## THE PROBLEM
Your task is to repeat exactly the lines below between the line holding "R6: 22k (DIS, THR2) -> none" and the line holding "U7 pin E: ISO_E -> OPTO", inclusive, and only those.

## GIVEN DATA
--------

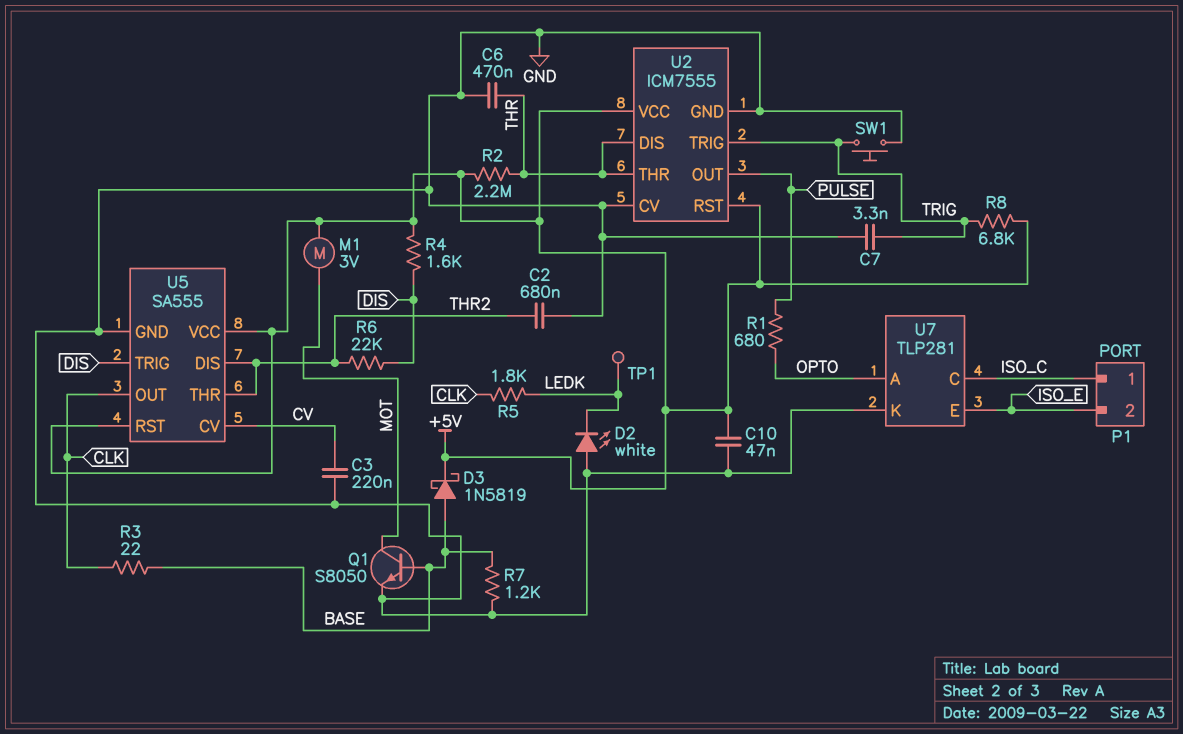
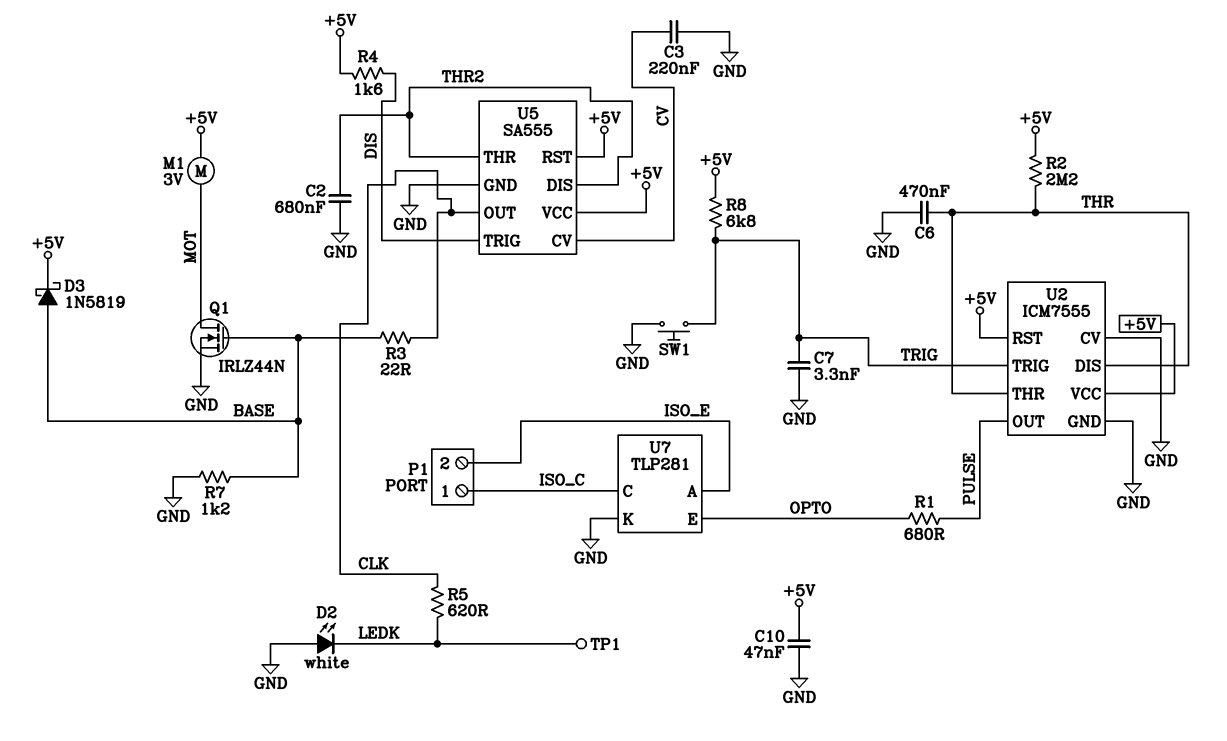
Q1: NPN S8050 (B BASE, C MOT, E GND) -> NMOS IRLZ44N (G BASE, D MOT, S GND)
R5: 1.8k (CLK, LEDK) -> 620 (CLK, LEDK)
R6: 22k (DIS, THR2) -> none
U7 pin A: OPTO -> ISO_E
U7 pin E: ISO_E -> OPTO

--------

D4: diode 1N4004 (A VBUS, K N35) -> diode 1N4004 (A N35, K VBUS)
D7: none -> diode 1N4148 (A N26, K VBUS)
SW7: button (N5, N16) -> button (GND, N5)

--------

## EXERCISE RESPONSE
R6: 22k (DIS, THR2) -> none
U7 pin A: OPTO -> ISO_E
U7 pin E: ISO_E -> OPTO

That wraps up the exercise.